> What is needed
The answer should hold only the lines from the one containing "D2: schottky SS14" through the one containing "R6: 5.6k (SIG13, SIG20) -> none" in the entries below, copied exactly, without pictures.

> Task input
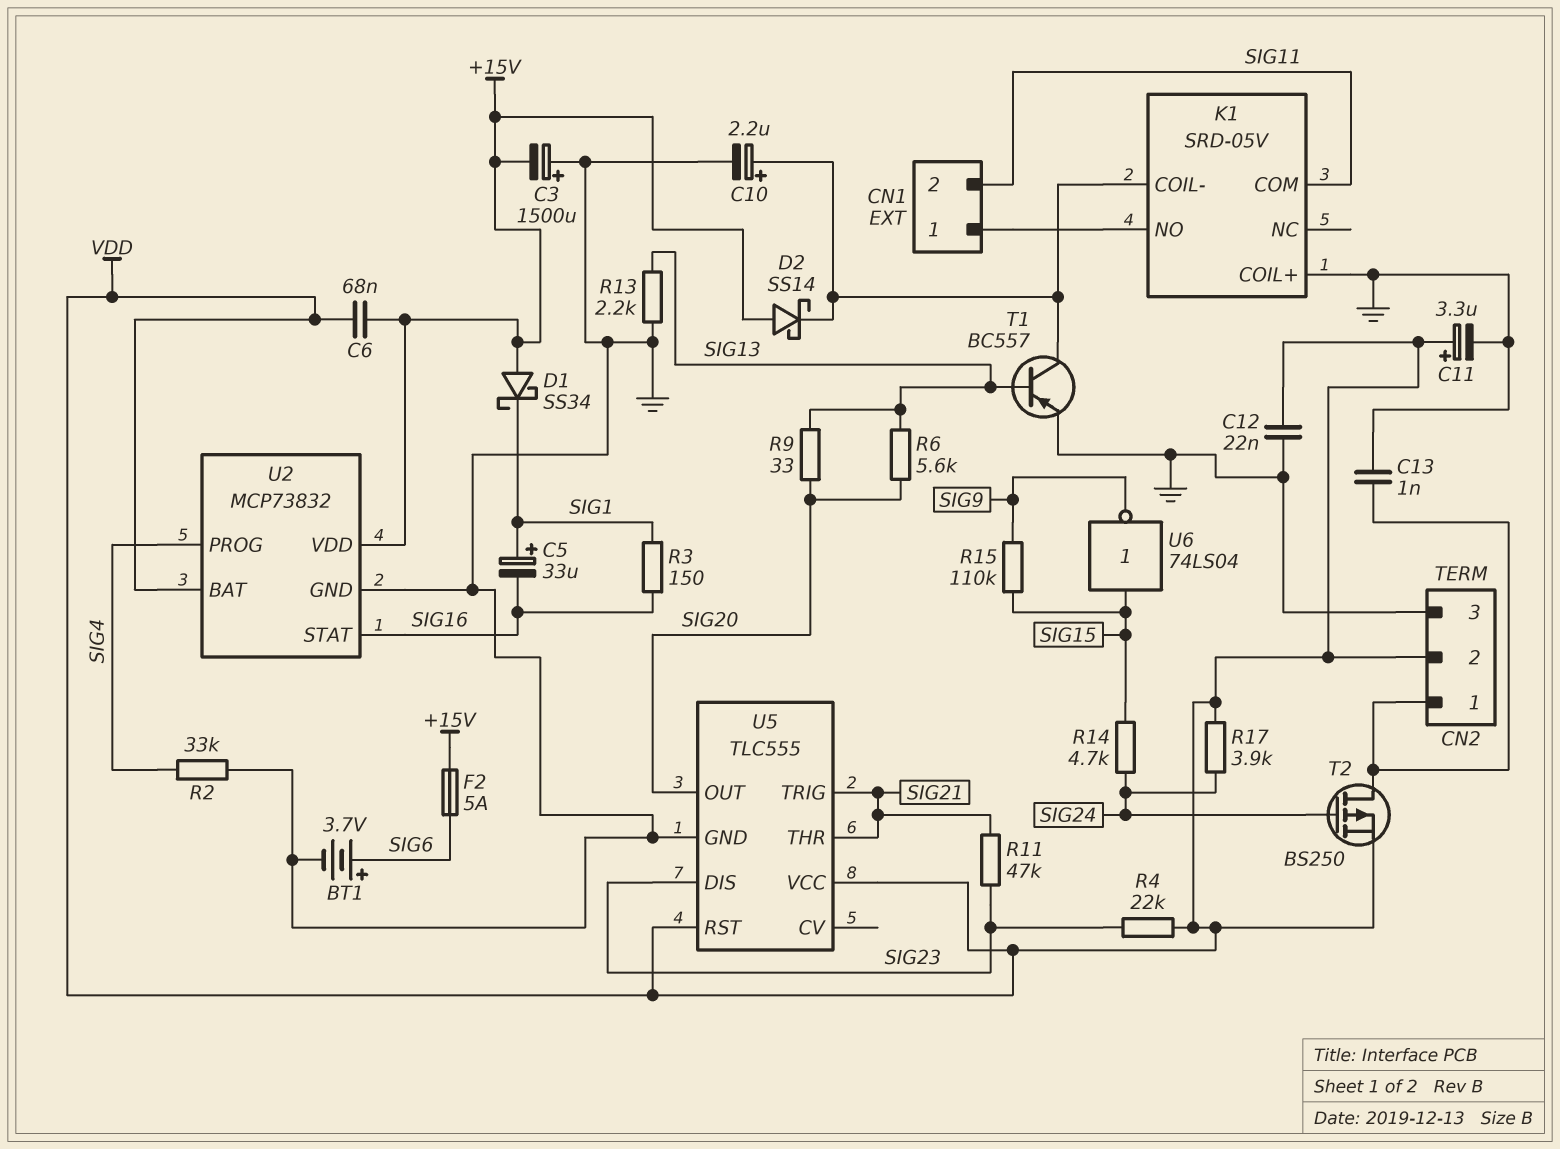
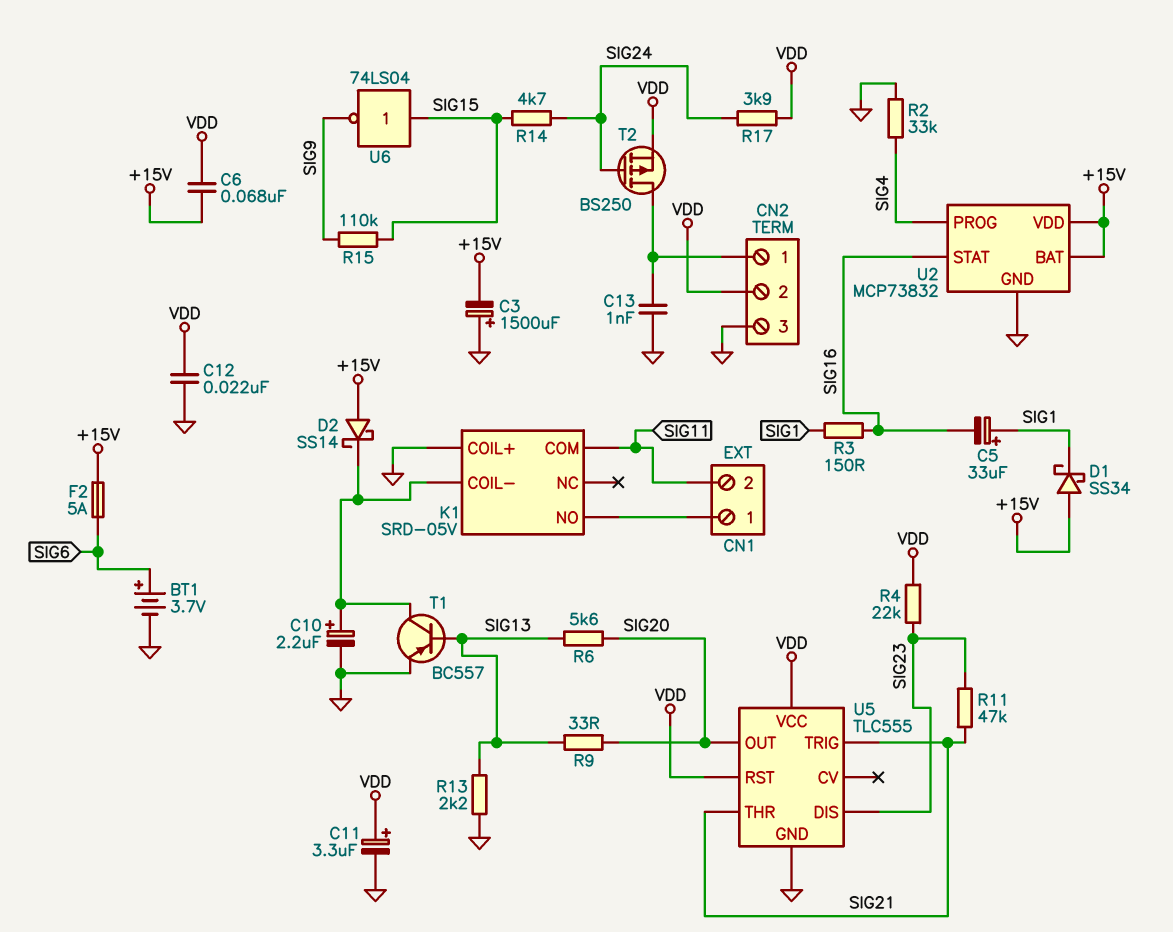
U2 pin BAT: VDD -> +15V

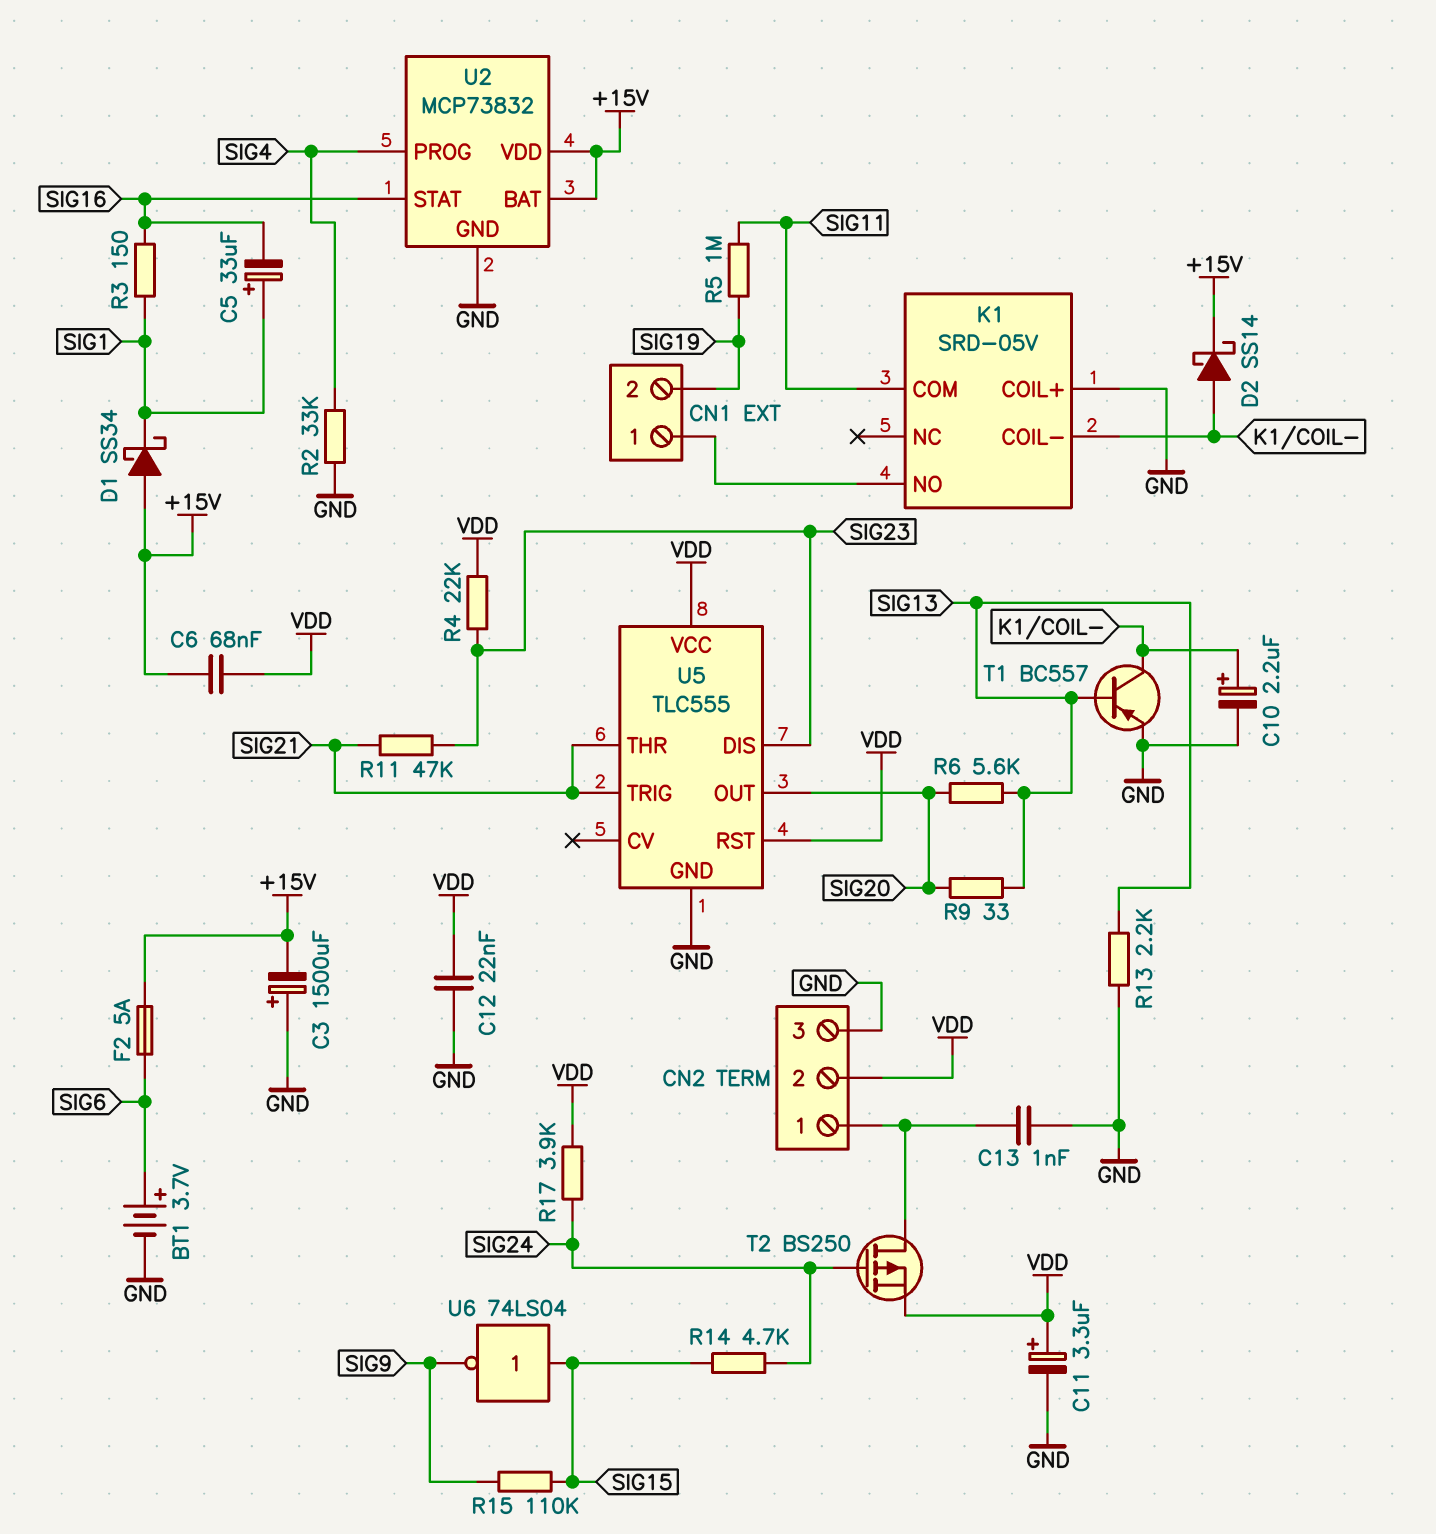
CN1 pin 2: SIG11 -> SIG19
D2: schottky SS14 (A +15V, K K1/COIL-) -> schottky SS14 (A K1/COIL-, K +15V)
R5: none -> 1M (SIG11, SIG19)

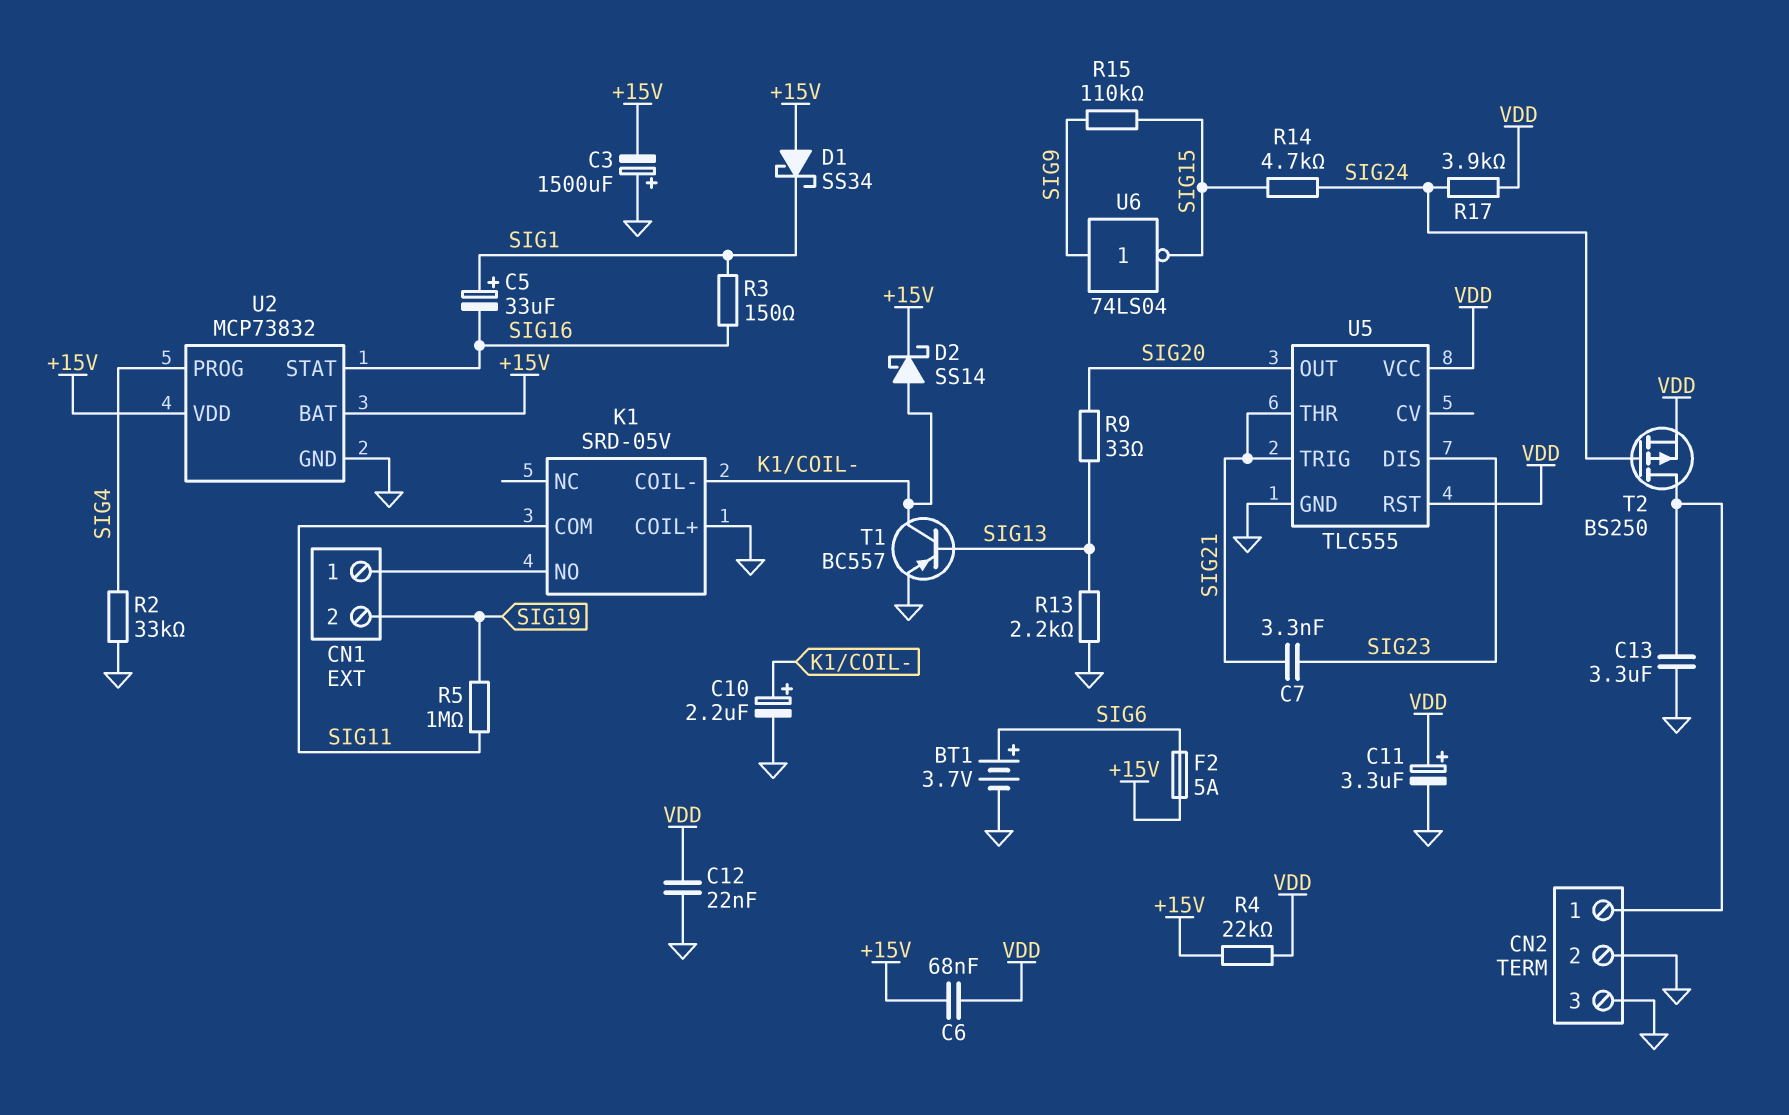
C7: none -> 3.3nF (SIG21, SIG23)
C13: 1nF (CN2/1, GND) -> 3.3uF (CN2/1, GND)
CN2 pin 2: VDD -> GND
R4: 22k (SIG23, VDD) -> 22k (+15V, VDD)
R6: 5.6k (SIG13, SIG20) -> none
R11: 47k (SIG21, SIG23) -> none
U6: NOT 74LS04 (in SIG15, out SIG9) -> NOT 74LS04 (in SIG9, out SIG15)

> Response for this exercise
D2: schottky SS14 (A +15V, K K1/COIL-) -> schottky SS14 (A K1/COIL-, K +15V)
R5: none -> 1M (SIG11, SIG19)

C7: none -> 3.3nF (SIG21, SIG23)
C13: 1nF (CN2/1, GND) -> 3.3uF (CN2/1, GND)
CN2 pin 2: VDD -> GND
R4: 22k (SIG23, VDD) -> 22k (+15V, VDD)
R6: 5.6k (SIG13, SIG20) -> none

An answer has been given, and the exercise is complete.